In the entries below, find the line with "camera: 70 degrees right, 25 degrees up" and the line with "teapot (blue) (2nd from left)"; give again those lines and every line between them, exactly.

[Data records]
<<<<
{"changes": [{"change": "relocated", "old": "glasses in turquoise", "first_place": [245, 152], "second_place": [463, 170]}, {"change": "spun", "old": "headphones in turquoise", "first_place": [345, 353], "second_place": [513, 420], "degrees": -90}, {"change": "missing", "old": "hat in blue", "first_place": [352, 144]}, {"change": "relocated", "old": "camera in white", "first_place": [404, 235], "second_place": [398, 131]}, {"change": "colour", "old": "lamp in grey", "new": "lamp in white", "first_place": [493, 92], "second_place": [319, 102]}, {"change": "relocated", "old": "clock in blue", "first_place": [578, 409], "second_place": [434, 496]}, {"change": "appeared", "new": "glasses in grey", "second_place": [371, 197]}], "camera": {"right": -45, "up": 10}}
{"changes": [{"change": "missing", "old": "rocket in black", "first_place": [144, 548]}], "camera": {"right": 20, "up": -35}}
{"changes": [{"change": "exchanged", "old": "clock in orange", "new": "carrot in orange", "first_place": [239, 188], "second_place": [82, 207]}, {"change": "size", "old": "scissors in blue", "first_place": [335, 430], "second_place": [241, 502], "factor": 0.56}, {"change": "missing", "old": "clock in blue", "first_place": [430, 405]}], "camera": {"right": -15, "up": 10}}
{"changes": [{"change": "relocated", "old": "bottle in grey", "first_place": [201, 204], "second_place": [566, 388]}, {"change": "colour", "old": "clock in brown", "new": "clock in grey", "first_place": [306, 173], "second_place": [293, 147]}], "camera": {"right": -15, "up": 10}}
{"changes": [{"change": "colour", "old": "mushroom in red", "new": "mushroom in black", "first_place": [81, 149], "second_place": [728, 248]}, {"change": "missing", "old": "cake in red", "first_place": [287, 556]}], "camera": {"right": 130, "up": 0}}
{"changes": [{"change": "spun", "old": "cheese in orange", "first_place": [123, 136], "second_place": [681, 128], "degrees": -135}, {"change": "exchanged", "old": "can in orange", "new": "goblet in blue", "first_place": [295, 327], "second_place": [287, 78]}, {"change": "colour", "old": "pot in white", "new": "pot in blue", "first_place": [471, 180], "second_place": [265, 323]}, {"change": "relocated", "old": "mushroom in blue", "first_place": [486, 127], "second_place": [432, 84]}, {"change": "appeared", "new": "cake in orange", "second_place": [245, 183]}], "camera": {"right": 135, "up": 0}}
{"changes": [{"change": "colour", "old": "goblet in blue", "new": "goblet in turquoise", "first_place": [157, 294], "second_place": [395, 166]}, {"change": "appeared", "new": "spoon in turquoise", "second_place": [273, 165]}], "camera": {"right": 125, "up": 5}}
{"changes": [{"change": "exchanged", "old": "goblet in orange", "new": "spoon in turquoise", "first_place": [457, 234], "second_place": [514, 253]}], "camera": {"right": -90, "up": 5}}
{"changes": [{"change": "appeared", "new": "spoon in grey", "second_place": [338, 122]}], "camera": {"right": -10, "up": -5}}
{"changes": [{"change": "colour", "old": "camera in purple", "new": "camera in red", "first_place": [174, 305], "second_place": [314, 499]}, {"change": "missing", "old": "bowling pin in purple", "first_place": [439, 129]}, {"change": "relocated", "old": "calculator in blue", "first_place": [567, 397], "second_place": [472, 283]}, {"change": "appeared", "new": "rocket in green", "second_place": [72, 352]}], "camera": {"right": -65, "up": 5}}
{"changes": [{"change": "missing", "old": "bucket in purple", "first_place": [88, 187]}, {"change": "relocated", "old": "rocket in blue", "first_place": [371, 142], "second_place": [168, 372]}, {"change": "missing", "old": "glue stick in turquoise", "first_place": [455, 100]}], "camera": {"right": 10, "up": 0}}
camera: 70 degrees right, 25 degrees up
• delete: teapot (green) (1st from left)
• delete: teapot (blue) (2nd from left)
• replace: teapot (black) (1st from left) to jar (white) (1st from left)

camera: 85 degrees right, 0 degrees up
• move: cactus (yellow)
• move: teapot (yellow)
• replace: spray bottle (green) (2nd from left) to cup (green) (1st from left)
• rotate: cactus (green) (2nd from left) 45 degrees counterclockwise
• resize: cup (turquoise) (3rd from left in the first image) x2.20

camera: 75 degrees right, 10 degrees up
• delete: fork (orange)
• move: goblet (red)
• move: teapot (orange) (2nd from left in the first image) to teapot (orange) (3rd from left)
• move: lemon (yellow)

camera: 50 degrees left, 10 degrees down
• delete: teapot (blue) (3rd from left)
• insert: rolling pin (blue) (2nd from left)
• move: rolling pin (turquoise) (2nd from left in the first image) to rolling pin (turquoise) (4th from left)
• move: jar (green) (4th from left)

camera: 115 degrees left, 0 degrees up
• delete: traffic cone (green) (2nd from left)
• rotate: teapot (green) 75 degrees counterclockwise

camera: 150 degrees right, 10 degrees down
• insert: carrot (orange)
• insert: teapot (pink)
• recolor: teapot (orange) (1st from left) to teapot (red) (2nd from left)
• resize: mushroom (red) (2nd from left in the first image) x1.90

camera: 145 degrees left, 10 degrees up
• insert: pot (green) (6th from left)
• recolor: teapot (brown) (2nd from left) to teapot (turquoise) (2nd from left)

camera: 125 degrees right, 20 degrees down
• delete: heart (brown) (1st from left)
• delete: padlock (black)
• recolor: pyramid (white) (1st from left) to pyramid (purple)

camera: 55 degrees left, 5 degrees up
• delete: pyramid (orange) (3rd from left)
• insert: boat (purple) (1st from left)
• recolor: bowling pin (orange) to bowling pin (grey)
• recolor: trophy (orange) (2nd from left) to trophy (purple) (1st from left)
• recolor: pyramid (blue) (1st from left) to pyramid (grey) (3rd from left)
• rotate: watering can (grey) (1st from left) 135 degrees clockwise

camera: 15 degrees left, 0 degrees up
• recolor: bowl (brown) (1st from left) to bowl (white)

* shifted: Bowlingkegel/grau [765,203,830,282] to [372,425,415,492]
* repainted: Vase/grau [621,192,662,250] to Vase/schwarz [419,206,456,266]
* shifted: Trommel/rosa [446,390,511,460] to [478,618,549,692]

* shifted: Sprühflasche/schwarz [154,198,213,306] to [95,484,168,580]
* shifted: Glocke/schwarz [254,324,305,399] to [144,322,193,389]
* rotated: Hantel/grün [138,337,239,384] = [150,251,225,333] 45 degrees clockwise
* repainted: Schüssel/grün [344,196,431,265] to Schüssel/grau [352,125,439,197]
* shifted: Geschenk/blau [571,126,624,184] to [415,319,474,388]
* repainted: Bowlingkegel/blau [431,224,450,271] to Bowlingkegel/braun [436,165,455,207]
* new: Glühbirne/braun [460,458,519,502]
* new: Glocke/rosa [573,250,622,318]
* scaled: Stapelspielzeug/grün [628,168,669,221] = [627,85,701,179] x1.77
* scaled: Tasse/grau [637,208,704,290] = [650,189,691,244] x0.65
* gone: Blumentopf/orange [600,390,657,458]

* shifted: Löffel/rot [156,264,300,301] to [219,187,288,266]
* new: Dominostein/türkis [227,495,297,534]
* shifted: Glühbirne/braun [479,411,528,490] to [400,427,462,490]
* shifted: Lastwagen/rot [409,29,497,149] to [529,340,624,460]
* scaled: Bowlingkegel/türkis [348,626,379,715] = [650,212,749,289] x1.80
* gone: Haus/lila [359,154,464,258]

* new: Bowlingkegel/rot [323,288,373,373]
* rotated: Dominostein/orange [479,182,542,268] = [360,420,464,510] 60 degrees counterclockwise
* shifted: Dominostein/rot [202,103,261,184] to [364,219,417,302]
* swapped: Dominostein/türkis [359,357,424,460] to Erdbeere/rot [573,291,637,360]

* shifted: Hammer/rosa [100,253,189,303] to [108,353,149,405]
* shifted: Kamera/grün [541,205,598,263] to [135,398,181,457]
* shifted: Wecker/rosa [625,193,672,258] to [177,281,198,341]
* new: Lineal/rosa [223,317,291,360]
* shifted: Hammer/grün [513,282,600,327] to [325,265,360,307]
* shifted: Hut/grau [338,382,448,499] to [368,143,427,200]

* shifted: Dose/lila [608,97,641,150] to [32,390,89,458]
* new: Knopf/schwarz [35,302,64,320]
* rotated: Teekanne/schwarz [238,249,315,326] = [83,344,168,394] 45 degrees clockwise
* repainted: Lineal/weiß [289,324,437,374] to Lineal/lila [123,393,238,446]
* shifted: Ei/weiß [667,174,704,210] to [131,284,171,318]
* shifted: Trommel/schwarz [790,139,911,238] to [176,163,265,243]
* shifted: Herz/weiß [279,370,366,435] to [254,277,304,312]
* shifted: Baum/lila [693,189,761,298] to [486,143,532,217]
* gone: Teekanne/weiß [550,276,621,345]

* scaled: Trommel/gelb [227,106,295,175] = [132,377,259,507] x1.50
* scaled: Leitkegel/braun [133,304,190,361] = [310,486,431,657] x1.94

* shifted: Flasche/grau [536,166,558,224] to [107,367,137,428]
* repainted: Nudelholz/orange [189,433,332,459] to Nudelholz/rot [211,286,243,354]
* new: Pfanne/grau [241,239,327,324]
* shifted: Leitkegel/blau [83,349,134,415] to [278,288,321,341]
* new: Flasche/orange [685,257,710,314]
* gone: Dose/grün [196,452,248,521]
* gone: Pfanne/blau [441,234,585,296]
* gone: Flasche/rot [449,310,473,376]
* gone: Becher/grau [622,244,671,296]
>>>>
• Reply
camera: 70 degrees right, 25 degrees up
• delete: teapot (green) (1st from left)
• delete: teapot (blue) (2nd from left)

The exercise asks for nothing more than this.